- DATA FOR THE TASK -
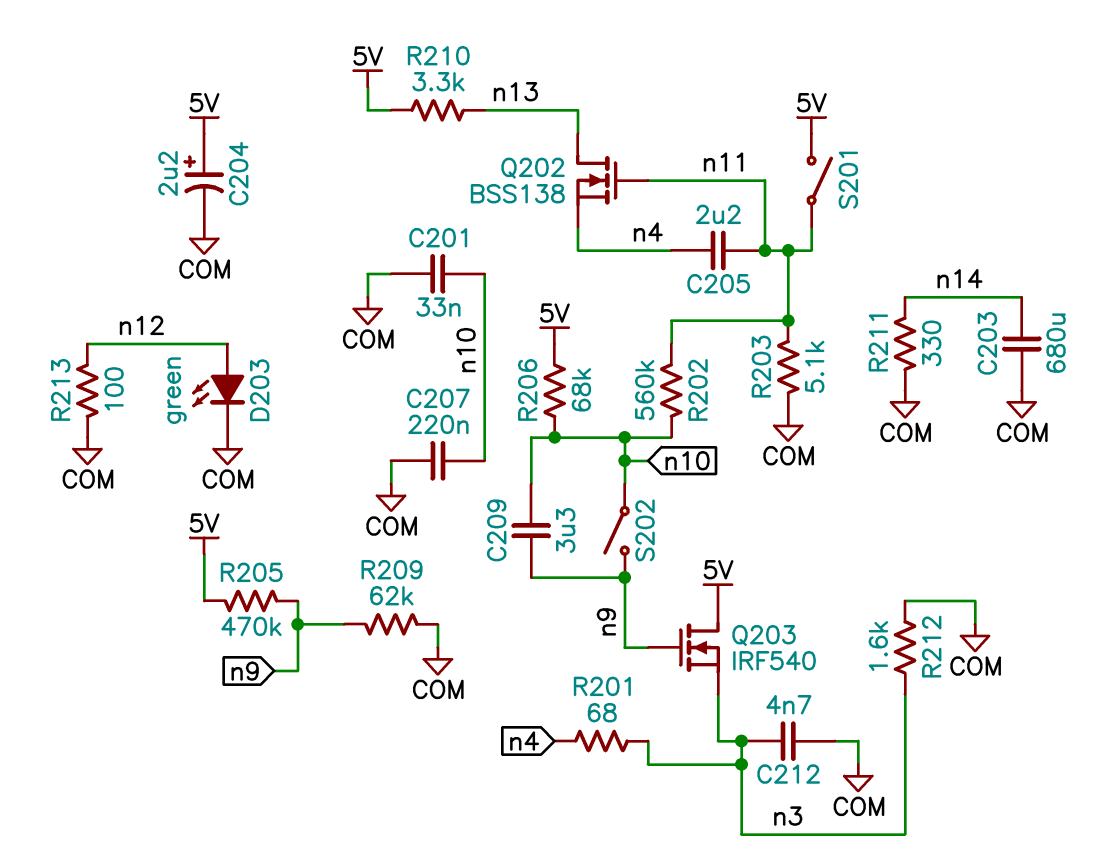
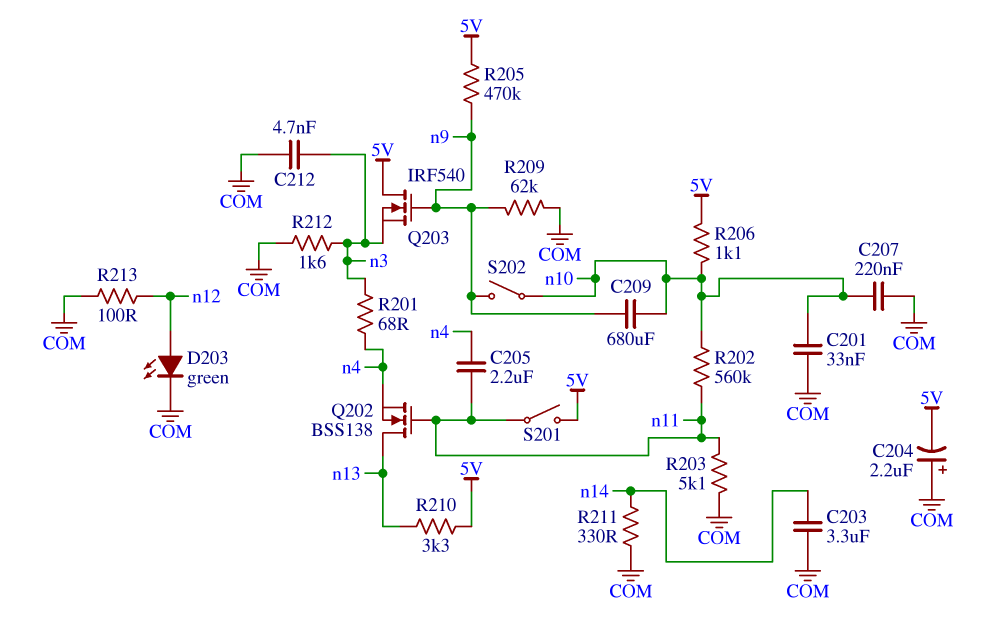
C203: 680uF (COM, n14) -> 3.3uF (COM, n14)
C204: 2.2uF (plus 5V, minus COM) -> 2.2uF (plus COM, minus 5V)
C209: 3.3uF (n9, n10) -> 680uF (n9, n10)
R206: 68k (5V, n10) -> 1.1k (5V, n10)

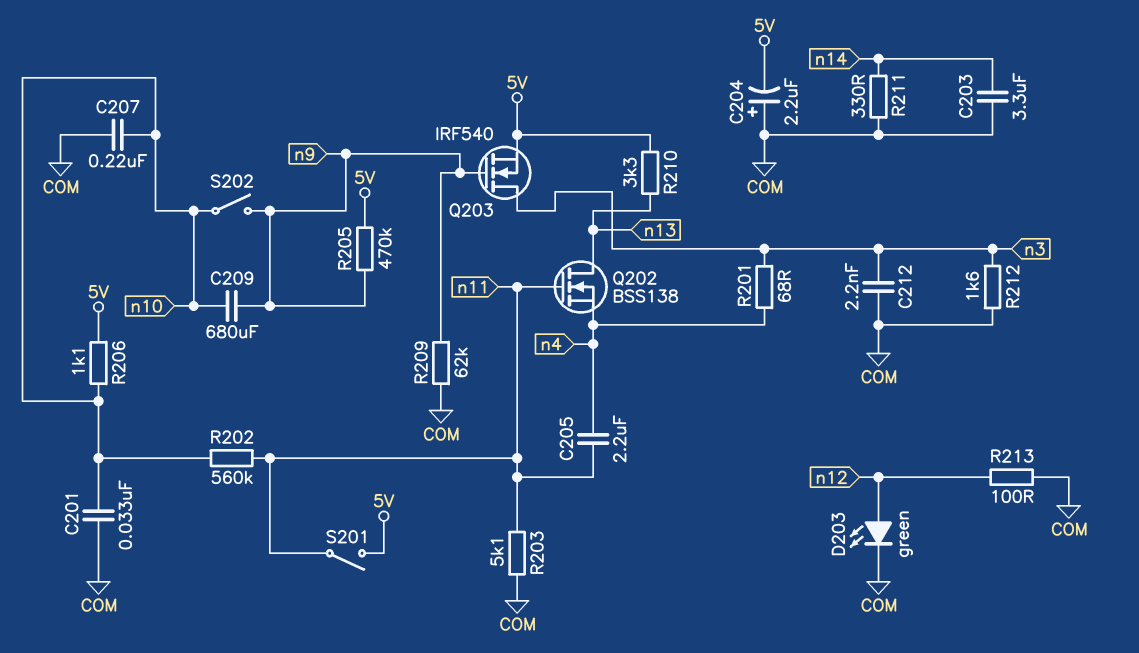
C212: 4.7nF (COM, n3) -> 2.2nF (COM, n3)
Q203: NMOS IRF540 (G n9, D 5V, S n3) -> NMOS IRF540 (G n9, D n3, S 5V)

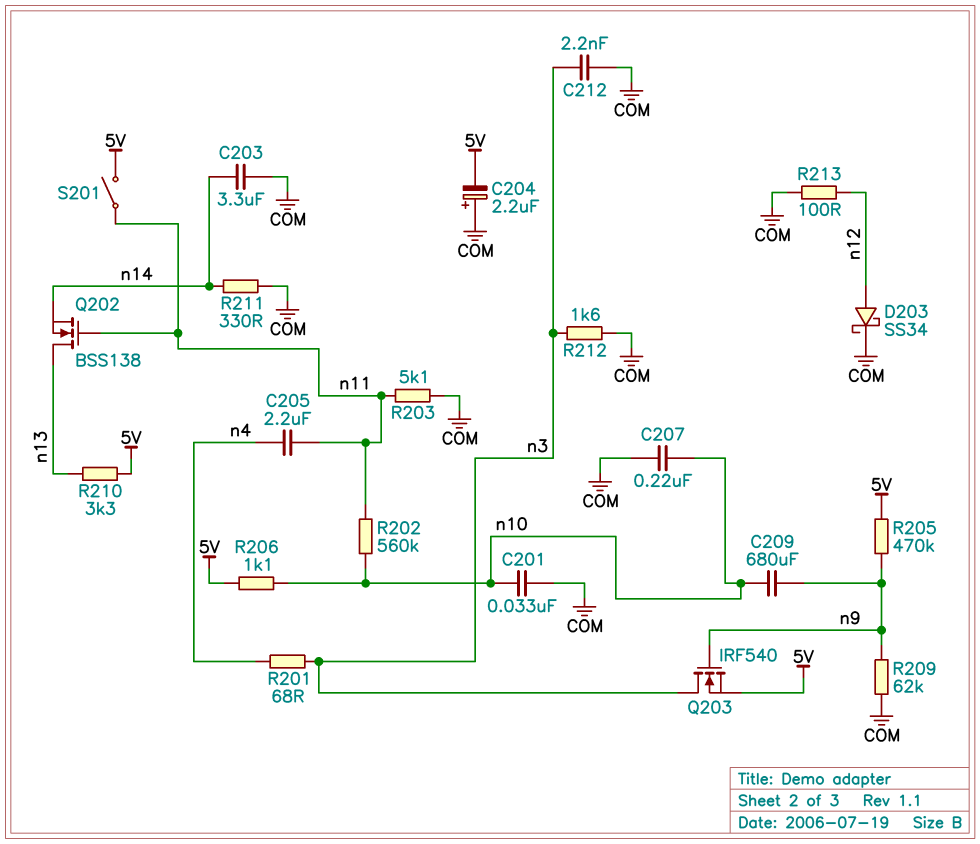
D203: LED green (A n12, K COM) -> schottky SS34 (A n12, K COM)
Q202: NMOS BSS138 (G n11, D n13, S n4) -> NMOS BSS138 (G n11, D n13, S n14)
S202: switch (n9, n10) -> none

--

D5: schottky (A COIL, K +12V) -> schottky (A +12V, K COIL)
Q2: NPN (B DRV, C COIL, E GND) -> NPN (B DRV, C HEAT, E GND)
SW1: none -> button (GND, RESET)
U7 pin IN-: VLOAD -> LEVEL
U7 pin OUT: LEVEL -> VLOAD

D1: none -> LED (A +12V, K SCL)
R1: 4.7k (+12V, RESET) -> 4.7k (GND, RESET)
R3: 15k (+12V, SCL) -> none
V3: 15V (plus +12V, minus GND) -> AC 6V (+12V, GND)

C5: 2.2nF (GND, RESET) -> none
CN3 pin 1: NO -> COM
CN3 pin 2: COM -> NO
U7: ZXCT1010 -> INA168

- EXERCISE REQUIREMENTS -
When a line of the material above contains the string "RESET", it counts. State the total and nothing more.

- ANSWER TO THIS PROBLEM -
3